Segment Start: Data records

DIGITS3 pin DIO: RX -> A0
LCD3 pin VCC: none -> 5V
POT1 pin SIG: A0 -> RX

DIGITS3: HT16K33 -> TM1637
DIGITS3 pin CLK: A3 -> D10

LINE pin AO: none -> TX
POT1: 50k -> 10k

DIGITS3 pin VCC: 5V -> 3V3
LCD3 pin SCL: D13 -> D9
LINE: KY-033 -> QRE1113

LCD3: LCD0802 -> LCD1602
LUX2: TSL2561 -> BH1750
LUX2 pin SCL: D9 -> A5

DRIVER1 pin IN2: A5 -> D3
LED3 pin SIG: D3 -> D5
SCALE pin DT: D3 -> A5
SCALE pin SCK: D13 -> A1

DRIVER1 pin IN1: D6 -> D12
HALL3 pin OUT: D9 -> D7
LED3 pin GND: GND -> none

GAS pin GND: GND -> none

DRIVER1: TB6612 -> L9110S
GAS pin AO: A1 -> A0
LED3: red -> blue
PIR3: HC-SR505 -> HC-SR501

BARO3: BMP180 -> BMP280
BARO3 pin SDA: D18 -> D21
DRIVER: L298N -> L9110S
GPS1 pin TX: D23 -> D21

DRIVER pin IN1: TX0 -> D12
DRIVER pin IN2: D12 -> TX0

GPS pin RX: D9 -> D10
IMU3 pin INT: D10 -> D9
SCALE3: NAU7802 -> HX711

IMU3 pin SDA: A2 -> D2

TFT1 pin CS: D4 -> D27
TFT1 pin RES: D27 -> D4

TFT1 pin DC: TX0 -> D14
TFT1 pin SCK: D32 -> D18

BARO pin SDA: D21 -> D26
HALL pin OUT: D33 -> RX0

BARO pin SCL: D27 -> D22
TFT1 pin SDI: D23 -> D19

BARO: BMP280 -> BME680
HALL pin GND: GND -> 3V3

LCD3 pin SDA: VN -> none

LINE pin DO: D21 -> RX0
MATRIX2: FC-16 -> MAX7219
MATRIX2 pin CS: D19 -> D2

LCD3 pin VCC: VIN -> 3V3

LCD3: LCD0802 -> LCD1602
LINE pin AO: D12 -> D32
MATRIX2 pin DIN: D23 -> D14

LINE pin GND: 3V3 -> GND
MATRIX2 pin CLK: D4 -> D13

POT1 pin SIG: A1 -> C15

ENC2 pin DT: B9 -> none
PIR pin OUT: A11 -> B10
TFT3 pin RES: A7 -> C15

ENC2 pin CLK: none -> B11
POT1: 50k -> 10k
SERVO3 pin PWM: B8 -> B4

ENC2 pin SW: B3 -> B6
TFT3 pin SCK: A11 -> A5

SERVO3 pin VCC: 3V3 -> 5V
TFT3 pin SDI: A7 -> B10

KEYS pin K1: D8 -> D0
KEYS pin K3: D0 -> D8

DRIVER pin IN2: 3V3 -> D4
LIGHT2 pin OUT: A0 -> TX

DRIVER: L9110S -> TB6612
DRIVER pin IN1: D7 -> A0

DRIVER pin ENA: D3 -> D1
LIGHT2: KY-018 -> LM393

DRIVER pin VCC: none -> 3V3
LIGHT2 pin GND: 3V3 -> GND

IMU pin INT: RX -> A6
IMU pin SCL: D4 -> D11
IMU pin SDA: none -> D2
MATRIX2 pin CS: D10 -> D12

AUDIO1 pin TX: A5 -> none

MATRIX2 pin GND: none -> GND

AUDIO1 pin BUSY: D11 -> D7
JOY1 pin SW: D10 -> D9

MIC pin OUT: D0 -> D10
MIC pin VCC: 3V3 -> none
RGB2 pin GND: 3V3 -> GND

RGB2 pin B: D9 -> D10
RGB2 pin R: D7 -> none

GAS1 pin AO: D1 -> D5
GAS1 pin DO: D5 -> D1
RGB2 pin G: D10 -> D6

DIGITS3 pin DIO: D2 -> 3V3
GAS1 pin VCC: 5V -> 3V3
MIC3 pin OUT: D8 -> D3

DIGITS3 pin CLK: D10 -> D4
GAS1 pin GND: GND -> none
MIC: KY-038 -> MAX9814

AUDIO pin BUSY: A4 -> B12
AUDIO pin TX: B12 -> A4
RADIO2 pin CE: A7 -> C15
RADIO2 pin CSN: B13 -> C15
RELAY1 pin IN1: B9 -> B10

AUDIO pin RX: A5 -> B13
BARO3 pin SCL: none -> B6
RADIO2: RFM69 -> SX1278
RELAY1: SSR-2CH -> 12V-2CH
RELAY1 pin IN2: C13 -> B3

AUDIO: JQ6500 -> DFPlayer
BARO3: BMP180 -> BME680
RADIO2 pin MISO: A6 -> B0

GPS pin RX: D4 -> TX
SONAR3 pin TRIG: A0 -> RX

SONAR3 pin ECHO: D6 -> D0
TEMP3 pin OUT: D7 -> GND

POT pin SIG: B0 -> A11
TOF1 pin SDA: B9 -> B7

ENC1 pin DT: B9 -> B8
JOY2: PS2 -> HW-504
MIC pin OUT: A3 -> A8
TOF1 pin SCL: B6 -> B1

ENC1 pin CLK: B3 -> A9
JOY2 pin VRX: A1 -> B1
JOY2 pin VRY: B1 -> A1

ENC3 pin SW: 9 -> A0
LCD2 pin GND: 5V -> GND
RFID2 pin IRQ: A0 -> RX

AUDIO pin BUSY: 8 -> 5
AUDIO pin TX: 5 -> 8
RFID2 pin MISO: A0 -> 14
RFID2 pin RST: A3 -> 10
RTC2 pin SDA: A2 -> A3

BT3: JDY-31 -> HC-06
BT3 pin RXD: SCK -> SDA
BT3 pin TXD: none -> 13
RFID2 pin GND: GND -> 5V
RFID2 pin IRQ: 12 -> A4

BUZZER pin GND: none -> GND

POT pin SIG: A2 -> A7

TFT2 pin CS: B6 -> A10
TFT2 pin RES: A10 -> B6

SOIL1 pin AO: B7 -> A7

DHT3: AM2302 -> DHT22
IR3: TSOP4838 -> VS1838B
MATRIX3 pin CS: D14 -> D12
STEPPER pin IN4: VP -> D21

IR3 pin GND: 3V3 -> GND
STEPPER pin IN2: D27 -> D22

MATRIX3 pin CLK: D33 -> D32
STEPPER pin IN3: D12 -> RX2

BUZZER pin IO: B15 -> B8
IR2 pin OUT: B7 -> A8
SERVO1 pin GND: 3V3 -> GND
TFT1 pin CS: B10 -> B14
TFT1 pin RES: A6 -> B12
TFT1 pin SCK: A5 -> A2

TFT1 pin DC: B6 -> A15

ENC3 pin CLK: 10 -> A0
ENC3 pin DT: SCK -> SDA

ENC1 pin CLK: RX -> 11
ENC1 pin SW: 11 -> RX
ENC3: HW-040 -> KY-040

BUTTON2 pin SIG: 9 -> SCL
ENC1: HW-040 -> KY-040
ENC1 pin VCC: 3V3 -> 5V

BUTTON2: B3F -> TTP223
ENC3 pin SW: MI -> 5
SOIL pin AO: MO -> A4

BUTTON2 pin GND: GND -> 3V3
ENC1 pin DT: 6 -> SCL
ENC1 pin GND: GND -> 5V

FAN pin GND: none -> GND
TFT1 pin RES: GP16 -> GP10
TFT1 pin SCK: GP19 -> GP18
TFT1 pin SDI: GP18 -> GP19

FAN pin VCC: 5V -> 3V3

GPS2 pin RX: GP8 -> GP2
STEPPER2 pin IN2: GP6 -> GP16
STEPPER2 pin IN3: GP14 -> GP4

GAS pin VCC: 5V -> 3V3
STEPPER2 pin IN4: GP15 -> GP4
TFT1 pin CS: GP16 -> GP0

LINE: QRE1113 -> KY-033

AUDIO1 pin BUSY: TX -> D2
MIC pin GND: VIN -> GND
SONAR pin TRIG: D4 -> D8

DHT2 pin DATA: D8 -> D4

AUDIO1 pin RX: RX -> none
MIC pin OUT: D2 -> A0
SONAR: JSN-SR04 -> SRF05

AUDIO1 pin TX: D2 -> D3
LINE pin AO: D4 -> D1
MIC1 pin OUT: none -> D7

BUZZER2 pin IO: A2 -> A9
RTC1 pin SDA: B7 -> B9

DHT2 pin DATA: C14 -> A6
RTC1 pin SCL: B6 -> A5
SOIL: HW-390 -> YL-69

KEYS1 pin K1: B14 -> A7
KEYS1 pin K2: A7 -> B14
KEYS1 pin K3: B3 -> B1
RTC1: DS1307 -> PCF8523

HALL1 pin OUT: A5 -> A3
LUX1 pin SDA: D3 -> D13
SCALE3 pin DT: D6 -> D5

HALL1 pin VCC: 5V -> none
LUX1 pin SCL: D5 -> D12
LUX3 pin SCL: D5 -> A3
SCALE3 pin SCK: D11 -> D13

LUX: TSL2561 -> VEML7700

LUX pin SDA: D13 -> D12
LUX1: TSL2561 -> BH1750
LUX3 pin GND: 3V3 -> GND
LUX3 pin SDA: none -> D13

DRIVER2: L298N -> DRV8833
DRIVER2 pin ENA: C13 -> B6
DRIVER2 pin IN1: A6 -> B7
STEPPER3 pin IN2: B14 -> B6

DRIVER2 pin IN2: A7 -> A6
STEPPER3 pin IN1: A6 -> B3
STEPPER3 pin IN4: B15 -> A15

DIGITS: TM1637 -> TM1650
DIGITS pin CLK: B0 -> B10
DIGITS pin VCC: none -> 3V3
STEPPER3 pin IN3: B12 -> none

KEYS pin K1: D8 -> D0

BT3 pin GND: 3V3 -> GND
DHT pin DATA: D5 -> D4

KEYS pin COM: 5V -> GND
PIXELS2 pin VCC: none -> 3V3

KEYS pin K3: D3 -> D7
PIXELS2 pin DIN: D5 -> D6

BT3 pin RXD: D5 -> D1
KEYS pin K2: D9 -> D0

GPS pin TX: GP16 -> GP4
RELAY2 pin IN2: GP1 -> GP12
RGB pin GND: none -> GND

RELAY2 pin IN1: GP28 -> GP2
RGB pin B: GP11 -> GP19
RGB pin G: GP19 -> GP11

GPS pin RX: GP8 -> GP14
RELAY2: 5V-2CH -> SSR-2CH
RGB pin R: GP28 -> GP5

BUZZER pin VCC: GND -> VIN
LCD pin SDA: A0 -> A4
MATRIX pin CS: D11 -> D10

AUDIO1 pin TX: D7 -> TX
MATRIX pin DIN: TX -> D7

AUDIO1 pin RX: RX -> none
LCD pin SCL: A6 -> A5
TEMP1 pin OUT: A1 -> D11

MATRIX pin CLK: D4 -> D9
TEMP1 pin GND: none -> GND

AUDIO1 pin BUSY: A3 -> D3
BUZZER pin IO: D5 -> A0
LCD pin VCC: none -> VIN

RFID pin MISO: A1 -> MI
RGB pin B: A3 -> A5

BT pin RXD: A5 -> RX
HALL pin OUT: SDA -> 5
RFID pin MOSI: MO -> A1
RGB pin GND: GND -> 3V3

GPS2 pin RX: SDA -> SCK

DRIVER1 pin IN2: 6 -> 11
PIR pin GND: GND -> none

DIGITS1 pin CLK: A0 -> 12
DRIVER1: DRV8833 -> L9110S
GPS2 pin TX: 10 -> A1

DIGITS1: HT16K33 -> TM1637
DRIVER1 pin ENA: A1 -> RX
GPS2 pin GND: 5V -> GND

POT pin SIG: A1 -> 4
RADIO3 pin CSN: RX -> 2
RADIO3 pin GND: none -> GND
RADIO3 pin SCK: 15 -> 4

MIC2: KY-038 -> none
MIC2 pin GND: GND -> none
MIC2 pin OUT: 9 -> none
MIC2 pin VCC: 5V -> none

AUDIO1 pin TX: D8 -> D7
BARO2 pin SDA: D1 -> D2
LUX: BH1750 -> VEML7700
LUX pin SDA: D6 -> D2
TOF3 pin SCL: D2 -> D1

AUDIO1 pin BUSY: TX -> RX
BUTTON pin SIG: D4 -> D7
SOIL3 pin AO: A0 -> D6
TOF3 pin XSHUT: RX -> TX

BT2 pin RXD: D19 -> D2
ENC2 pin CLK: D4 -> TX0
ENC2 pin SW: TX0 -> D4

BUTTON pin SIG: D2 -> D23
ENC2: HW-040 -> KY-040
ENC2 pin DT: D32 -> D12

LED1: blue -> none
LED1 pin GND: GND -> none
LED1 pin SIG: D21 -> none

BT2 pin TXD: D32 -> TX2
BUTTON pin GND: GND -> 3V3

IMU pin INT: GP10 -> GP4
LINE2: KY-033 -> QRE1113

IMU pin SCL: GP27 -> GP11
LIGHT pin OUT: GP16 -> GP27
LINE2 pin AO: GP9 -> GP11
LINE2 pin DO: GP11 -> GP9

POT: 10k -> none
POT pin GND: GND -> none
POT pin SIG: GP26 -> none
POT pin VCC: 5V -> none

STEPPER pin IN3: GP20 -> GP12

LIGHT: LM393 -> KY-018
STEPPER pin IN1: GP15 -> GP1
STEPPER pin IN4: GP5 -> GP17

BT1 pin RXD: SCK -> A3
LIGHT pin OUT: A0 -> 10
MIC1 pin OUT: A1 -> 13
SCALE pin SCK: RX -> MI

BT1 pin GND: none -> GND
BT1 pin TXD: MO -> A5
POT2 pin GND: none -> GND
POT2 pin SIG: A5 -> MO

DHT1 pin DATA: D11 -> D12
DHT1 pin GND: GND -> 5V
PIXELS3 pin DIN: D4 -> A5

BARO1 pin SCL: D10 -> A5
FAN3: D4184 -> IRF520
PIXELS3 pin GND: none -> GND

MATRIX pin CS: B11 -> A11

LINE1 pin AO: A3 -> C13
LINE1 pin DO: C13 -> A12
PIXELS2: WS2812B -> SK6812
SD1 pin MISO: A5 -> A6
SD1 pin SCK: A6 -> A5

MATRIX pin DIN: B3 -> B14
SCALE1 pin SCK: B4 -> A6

Segment End: Data records

◆ Assignment:
When you reach the line holding "TOF3 pin SCL: D2 -> D1" in the records above, begin reproducing exactly, stop after the line holding "STEPPER pin IN3: GP20 -> GP12", and output nothing else.

◆ Answer box:
TOF3 pin SCL: D2 -> D1

AUDIO1 pin BUSY: TX -> RX
BUTTON pin SIG: D4 -> D7
SOIL3 pin AO: A0 -> D6
TOF3 pin XSHUT: RX -> TX

BT2 pin RXD: D19 -> D2
ENC2 pin CLK: D4 -> TX0
ENC2 pin SW: TX0 -> D4

BUTTON pin SIG: D2 -> D23
ENC2: HW-040 -> KY-040
ENC2 pin DT: D32 -> D12

LED1: blue -> none
LED1 pin GND: GND -> none
LED1 pin SIG: D21 -> none

BT2 pin TXD: D32 -> TX2
BUTTON pin GND: GND -> 3V3

IMU pin INT: GP10 -> GP4
LINE2: KY-033 -> QRE1113

IMU pin SCL: GP27 -> GP11
LIGHT pin OUT: GP16 -> GP27
LINE2 pin AO: GP9 -> GP11
LINE2 pin DO: GP11 -> GP9

POT: 10k -> none
POT pin GND: GND -> none
POT pin SIG: GP26 -> none
POT pin VCC: 5V -> none

STEPPER pin IN3: GP20 -> GP12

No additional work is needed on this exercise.